• _Work request_
Without including any images, repeat the data exactly.

• _The data_
--------------------------------------------------
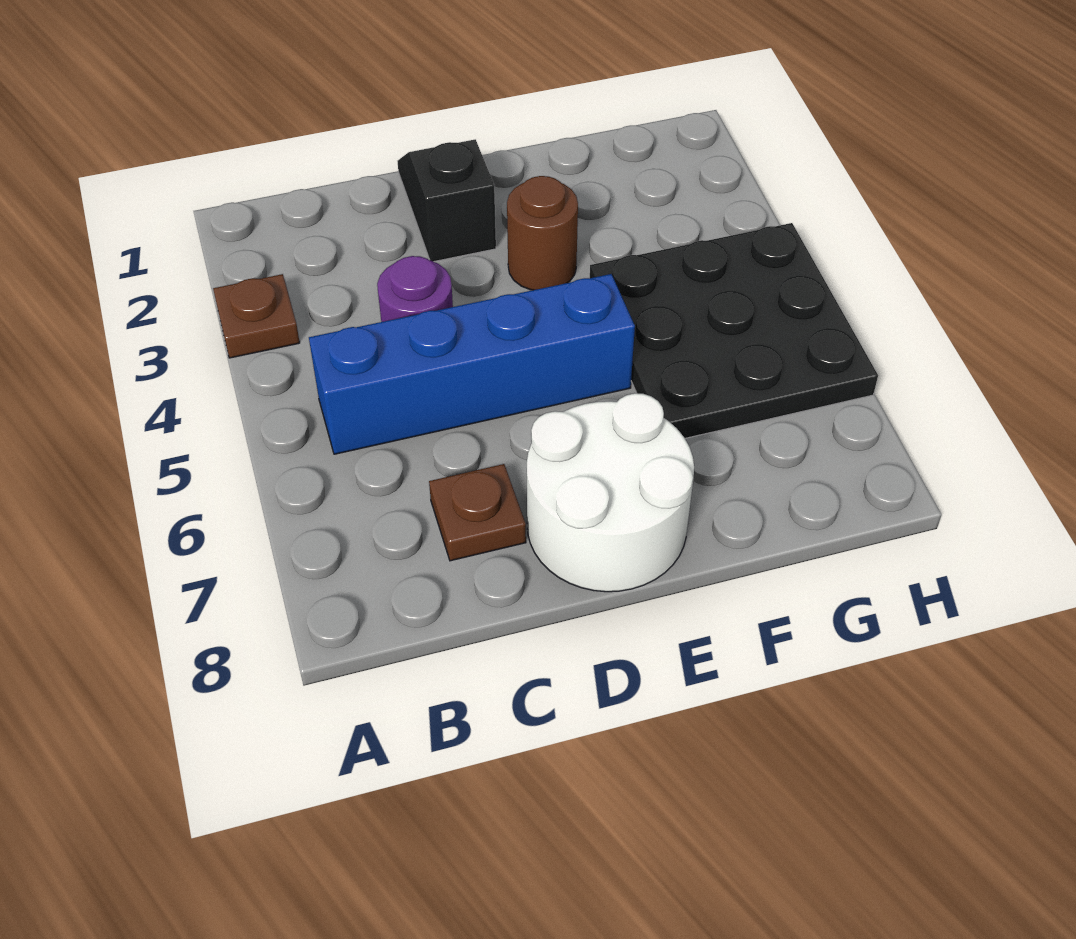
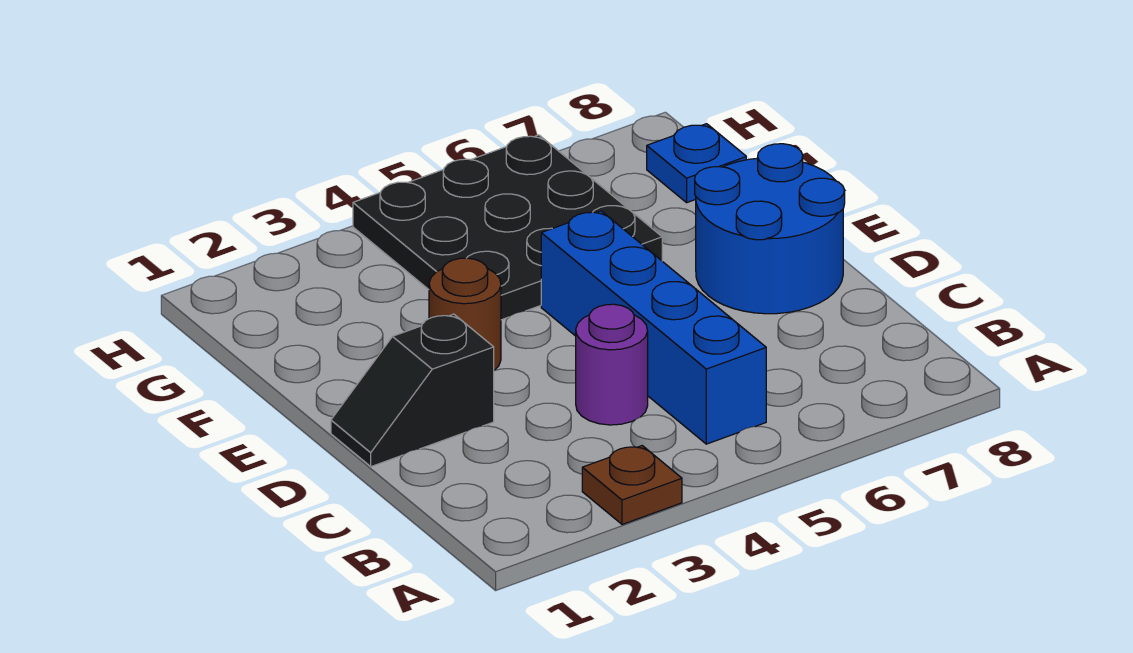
brown plate C7 level 1 -> none
white round brick D7:E8 level 1 -> blue round brick D7:E8 level 1
none -> blue plate G8 level 1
--------------------------------------------------
• _Exercise output_
brown plate C7 level 1 -> none
white round brick D7:E8 level 1 -> blue round brick D7:E8 level 1
none -> blue plate G8 level 1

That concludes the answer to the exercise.